Material shown:
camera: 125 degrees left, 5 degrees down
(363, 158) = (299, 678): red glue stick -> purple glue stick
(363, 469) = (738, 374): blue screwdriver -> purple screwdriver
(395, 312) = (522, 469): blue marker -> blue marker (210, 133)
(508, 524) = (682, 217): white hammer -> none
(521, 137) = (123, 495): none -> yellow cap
...
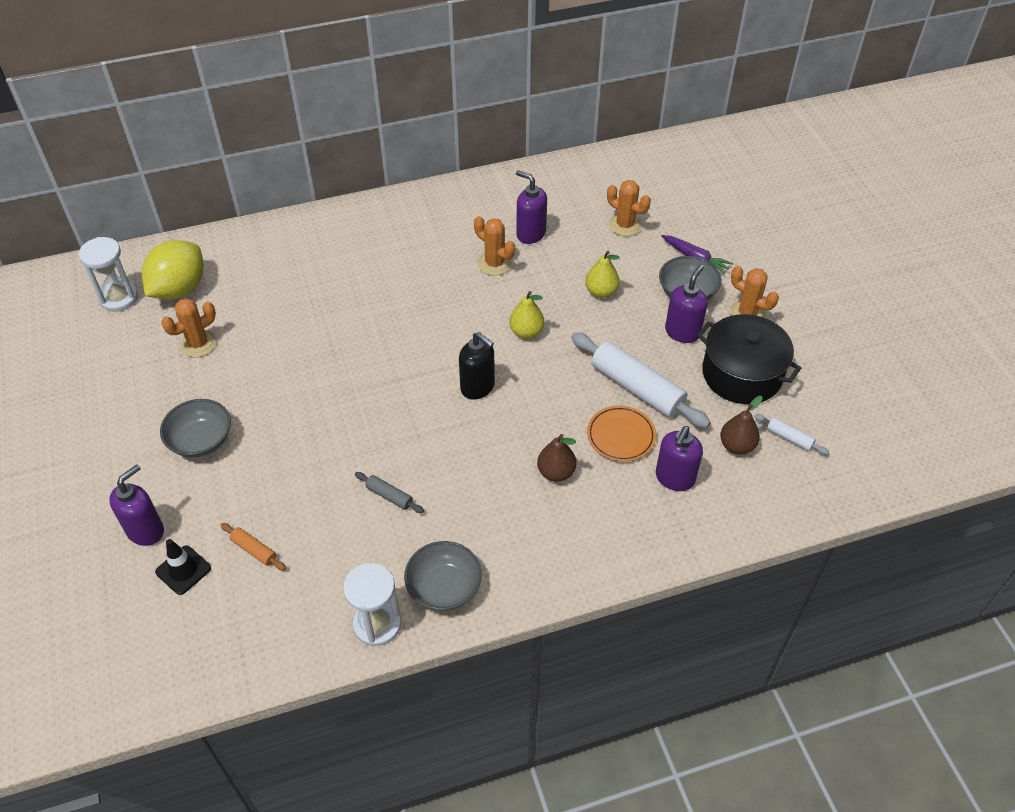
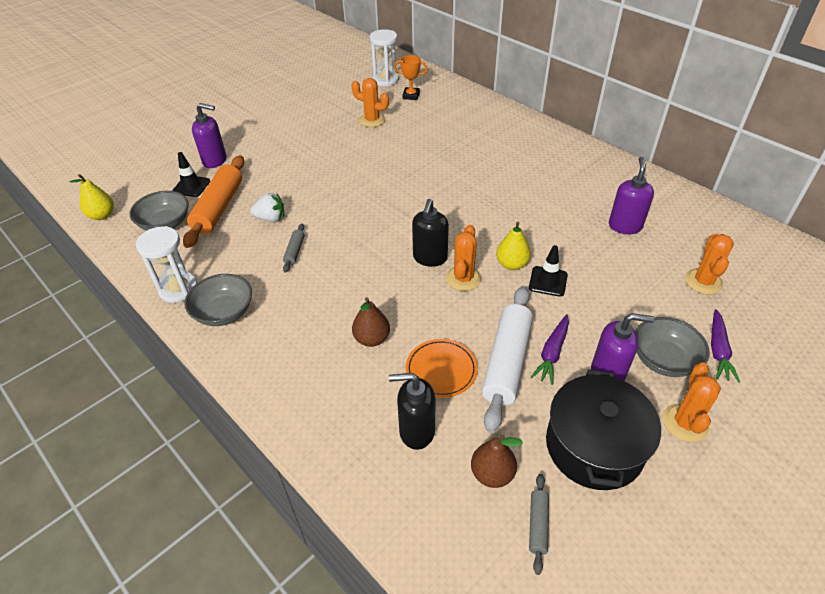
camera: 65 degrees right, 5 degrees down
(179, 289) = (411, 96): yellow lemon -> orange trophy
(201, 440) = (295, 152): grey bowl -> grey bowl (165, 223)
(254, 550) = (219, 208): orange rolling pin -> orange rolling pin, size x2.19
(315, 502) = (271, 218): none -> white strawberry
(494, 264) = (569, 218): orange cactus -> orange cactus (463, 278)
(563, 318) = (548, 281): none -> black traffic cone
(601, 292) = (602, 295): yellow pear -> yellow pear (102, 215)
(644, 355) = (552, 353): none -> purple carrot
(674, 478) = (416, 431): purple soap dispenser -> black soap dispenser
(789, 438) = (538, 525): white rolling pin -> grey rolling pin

What to produce: Using the word "grey" as the filter, copy each matching line from the material.

Response area:
(201, 440) = (295, 152): grey bowl -> grey bowl (165, 223)
(789, 438) = (538, 525): white rolling pin -> grey rolling pin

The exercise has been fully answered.